TASK GOAL. Return exactly those lines of the material below that fall between the line holding "building: [286,166,338,238] ->" and the line holding "building: [247,252,294,310] -> none", inclusive.

SUPPLIED INFORMATION.
/---

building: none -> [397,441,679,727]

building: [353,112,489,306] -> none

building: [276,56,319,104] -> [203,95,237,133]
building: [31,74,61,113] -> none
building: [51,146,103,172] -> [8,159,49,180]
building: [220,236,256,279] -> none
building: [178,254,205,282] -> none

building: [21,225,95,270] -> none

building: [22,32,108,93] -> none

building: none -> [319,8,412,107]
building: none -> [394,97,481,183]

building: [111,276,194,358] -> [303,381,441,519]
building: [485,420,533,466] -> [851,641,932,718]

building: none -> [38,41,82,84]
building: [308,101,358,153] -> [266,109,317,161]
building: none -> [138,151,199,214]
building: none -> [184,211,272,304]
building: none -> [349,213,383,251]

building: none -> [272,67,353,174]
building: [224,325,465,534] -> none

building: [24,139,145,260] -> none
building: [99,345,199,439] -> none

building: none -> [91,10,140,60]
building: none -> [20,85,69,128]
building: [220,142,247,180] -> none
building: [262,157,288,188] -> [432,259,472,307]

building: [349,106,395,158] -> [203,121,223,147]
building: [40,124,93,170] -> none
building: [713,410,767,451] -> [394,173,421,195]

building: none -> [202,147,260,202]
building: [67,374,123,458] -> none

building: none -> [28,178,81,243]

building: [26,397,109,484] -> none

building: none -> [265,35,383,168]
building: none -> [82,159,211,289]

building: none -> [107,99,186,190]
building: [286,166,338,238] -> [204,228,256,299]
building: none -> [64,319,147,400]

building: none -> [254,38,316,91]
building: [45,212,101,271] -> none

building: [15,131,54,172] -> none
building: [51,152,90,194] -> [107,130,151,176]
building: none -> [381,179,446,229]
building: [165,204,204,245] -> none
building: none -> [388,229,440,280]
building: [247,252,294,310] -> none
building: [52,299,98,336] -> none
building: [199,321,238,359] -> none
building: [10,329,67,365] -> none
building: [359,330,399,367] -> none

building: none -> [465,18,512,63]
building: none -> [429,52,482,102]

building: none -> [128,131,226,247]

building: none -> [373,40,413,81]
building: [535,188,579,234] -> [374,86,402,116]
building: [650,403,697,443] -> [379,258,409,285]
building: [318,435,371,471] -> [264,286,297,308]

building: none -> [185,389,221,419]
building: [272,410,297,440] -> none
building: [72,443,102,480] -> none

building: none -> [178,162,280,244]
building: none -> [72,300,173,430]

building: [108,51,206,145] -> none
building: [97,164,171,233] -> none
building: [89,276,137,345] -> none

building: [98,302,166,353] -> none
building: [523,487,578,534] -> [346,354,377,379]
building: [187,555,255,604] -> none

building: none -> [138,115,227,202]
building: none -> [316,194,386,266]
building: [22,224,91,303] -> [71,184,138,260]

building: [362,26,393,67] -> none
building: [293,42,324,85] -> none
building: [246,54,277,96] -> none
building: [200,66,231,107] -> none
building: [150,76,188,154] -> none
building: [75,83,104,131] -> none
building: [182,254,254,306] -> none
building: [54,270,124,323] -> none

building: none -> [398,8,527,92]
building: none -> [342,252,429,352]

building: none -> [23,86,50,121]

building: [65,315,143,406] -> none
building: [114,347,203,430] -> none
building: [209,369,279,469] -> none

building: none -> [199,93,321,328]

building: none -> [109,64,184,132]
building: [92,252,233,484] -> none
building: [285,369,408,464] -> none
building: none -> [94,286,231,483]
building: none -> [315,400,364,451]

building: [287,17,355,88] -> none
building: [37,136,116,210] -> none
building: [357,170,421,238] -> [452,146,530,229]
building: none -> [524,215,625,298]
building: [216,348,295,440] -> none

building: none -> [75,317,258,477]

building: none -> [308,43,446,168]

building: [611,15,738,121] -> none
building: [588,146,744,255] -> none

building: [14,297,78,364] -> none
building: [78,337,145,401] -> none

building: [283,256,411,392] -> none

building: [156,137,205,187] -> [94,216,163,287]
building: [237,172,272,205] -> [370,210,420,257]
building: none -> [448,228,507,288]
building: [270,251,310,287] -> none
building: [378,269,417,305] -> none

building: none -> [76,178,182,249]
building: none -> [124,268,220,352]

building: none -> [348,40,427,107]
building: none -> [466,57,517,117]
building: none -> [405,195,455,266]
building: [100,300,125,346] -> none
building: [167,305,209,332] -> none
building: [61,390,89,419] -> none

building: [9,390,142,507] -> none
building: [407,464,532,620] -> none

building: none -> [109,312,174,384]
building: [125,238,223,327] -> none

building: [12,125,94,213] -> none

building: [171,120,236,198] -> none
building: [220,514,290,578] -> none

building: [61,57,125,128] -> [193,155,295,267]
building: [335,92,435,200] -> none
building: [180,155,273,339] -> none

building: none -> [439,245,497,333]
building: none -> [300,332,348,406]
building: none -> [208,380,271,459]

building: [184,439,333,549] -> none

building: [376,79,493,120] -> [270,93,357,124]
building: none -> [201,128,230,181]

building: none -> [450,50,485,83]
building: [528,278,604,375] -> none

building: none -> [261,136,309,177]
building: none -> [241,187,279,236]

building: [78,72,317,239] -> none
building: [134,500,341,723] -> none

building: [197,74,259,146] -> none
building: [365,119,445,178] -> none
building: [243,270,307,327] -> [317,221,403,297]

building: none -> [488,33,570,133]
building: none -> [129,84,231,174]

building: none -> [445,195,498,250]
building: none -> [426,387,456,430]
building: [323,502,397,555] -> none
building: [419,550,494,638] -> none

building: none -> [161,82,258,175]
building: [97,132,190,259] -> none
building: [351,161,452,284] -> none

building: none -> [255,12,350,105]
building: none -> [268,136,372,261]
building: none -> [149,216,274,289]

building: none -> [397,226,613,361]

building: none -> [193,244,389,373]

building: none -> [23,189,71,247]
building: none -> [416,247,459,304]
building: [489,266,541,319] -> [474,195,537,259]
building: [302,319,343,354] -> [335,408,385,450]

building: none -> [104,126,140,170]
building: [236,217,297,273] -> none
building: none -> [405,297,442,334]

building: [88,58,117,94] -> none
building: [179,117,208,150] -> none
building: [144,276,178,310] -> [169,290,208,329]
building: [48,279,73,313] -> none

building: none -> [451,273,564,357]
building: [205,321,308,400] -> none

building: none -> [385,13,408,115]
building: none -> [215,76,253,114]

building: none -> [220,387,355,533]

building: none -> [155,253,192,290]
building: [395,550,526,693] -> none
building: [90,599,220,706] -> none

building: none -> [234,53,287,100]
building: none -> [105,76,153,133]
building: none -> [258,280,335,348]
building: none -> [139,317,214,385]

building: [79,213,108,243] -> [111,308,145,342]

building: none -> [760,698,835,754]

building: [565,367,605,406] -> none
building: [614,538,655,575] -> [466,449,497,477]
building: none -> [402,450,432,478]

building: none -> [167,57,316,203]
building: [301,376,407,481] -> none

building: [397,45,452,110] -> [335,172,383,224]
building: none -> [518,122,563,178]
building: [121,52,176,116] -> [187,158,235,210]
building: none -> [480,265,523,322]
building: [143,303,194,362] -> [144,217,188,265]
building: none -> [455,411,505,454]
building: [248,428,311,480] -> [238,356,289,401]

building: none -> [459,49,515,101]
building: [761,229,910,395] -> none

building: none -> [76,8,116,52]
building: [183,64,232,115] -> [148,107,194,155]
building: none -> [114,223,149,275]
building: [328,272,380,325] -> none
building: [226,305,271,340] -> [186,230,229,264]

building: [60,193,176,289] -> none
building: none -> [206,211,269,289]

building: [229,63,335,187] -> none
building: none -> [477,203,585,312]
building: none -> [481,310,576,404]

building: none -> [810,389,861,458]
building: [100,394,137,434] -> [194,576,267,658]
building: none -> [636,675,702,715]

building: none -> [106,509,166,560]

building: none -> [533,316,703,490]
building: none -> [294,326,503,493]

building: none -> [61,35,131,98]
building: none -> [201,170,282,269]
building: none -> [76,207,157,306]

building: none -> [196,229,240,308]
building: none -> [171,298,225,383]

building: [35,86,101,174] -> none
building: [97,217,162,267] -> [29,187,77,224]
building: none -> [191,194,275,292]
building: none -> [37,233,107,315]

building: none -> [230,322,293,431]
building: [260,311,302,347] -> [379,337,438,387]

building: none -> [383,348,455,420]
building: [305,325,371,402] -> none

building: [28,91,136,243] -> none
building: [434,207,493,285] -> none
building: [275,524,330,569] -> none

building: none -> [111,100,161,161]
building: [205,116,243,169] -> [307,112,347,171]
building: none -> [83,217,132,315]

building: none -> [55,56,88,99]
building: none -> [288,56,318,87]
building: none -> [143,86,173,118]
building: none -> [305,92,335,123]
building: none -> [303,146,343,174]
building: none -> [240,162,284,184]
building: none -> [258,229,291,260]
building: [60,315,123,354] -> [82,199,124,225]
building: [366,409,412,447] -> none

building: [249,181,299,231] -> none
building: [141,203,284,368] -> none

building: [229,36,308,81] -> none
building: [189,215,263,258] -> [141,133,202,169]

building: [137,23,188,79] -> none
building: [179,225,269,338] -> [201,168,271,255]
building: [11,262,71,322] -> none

\---

TASK SOLUTION.
building: [286,166,338,238] -> [204,228,256,299]
building: none -> [64,319,147,400]

building: none -> [254,38,316,91]
building: [45,212,101,271] -> none

building: [15,131,54,172] -> none
building: [51,152,90,194] -> [107,130,151,176]
building: none -> [381,179,446,229]
building: [165,204,204,245] -> none
building: none -> [388,229,440,280]
building: [247,252,294,310] -> none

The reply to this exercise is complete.